[WORK INSTRUCTIONS] How do the records below read from their first line through the line containing "grey brick C8:D9 level 1 -> none"? Write those lines out exactly.

Dataset entries:
========================================================================
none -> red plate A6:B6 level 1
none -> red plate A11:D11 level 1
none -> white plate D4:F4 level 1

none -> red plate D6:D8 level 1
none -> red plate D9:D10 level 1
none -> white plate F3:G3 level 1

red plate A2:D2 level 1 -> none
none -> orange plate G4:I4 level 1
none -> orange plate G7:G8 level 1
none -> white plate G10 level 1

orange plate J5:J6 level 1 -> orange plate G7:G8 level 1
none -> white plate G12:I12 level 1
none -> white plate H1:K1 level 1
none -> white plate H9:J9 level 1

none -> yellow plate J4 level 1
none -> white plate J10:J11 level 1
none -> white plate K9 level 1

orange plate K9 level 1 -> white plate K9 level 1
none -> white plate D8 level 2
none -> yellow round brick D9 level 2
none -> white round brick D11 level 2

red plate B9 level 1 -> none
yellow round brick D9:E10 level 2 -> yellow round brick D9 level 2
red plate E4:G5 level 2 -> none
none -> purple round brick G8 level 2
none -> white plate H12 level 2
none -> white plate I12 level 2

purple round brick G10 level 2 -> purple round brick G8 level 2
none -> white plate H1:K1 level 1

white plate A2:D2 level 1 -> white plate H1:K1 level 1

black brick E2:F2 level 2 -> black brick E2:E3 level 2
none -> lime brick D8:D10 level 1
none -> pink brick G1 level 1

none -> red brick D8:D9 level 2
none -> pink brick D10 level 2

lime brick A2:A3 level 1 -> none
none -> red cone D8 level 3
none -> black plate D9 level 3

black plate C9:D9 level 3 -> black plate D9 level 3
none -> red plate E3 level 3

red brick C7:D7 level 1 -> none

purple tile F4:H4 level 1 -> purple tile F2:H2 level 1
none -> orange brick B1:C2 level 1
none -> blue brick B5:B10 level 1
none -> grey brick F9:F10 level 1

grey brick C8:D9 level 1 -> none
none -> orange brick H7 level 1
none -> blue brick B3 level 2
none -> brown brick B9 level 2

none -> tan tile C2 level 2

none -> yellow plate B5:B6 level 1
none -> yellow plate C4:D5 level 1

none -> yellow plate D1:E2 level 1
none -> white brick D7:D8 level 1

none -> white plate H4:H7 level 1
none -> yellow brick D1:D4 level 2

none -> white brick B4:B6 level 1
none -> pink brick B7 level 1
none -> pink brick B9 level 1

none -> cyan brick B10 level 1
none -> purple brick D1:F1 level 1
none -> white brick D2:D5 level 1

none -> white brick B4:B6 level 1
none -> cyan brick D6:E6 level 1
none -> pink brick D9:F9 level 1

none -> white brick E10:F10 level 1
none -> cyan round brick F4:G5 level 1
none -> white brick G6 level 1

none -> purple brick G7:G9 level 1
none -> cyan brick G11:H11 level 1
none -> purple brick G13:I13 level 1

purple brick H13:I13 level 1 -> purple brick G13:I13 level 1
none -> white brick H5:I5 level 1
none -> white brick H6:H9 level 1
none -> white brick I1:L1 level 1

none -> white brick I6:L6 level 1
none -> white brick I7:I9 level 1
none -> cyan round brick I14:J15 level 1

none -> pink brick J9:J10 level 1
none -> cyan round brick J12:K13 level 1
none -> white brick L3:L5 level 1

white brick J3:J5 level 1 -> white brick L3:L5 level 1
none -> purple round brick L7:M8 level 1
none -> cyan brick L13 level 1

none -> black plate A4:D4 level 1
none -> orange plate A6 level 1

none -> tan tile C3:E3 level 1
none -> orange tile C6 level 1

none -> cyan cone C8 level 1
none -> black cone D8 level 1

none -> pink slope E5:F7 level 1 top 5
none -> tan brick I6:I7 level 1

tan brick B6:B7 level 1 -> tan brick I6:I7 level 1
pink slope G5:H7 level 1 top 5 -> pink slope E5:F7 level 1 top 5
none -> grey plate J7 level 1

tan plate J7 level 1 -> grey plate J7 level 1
========================================================================
[EXERCISE RESULT]
none -> red plate A6:B6 level 1
none -> red plate A11:D11 level 1
none -> white plate D4:F4 level 1

none -> red plate D6:D8 level 1
none -> red plate D9:D10 level 1
none -> white plate F3:G3 level 1

red plate A2:D2 level 1 -> none
none -> orange plate G4:I4 level 1
none -> orange plate G7:G8 level 1
none -> white plate G10 level 1

orange plate J5:J6 level 1 -> orange plate G7:G8 level 1
none -> white plate G12:I12 level 1
none -> white plate H1:K1 level 1
none -> white plate H9:J9 level 1

none -> yellow plate J4 level 1
none -> white plate J10:J11 level 1
none -> white plate K9 level 1

orange plate K9 level 1 -> white plate K9 level 1
none -> white plate D8 level 2
none -> yellow round brick D9 level 2
none -> white round brick D11 level 2

red plate B9 level 1 -> none
yellow round brick D9:E10 level 2 -> yellow round brick D9 level 2
red plate E4:G5 level 2 -> none
none -> purple round brick G8 level 2
none -> white plate H12 level 2
none -> white plate I12 level 2

purple round brick G10 level 2 -> purple round brick G8 level 2
none -> white plate H1:K1 level 1

white plate A2:D2 level 1 -> white plate H1:K1 level 1

black brick E2:F2 level 2 -> black brick E2:E3 level 2
none -> lime brick D8:D10 level 1
none -> pink brick G1 level 1

none -> red brick D8:D9 level 2
none -> pink brick D10 level 2

lime brick A2:A3 level 1 -> none
none -> red cone D8 level 3
none -> black plate D9 level 3

black plate C9:D9 level 3 -> black plate D9 level 3
none -> red plate E3 level 3

red brick C7:D7 level 1 -> none

purple tile F4:H4 level 1 -> purple tile F2:H2 level 1
none -> orange brick B1:C2 level 1
none -> blue brick B5:B10 level 1
none -> grey brick F9:F10 level 1

grey brick C8:D9 level 1 -> none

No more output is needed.